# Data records
-- Start --

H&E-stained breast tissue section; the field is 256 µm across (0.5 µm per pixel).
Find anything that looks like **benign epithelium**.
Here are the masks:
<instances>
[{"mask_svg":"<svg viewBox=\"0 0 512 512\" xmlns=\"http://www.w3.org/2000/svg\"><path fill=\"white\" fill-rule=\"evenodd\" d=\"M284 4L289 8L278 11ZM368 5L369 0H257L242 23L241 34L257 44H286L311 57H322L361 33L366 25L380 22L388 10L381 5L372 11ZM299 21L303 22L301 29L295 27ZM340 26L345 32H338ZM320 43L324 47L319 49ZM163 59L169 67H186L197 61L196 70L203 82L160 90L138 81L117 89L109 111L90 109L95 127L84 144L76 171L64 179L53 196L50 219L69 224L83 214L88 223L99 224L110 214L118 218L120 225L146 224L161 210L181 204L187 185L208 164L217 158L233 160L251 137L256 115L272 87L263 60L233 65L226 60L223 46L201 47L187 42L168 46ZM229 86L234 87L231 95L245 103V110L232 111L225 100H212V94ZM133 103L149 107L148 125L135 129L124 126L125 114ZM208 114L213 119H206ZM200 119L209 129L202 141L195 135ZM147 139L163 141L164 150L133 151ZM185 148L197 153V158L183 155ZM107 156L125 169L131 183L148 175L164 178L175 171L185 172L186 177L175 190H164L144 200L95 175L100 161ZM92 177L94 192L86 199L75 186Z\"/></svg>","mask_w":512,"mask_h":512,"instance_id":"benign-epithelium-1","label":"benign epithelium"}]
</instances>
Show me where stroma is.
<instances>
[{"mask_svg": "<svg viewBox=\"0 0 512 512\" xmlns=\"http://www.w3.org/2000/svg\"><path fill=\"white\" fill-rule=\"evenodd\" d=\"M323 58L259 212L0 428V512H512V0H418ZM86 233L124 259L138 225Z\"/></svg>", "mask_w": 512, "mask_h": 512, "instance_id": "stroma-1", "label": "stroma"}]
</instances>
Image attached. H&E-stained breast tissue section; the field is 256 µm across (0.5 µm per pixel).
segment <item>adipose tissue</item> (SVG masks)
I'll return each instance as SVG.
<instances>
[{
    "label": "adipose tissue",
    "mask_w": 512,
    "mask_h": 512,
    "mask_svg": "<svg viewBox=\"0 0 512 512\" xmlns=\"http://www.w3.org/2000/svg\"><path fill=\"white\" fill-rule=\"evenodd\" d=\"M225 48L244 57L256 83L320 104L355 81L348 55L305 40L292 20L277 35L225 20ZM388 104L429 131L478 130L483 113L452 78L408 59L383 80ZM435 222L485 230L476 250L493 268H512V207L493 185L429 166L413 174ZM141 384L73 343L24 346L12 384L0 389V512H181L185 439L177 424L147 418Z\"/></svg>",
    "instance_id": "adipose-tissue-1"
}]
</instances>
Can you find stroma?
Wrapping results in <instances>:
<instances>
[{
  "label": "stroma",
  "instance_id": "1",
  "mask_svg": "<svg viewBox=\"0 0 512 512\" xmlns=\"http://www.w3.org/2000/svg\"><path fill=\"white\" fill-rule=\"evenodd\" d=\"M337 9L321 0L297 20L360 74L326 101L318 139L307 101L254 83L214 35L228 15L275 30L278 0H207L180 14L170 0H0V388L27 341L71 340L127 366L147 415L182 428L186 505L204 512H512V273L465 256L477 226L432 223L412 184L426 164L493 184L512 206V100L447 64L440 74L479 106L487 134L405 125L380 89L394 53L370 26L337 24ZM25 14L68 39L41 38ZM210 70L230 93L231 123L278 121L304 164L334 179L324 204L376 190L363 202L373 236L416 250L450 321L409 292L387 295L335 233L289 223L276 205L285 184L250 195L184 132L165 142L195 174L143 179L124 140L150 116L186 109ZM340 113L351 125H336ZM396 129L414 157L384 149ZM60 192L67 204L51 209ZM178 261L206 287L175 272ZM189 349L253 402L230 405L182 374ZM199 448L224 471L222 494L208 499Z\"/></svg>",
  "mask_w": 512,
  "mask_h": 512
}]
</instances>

-- End --

# Work instructions
Pick out all lines from the data above in which the word "field" appears.

# Answer to the exercise
H&E-stained breast tissue section; the field is 256 µm across (0.5 µm per pixel).
Image attached. H&E-stained breast tissue section; the field is 256 µm across (0.5 µm per pixel).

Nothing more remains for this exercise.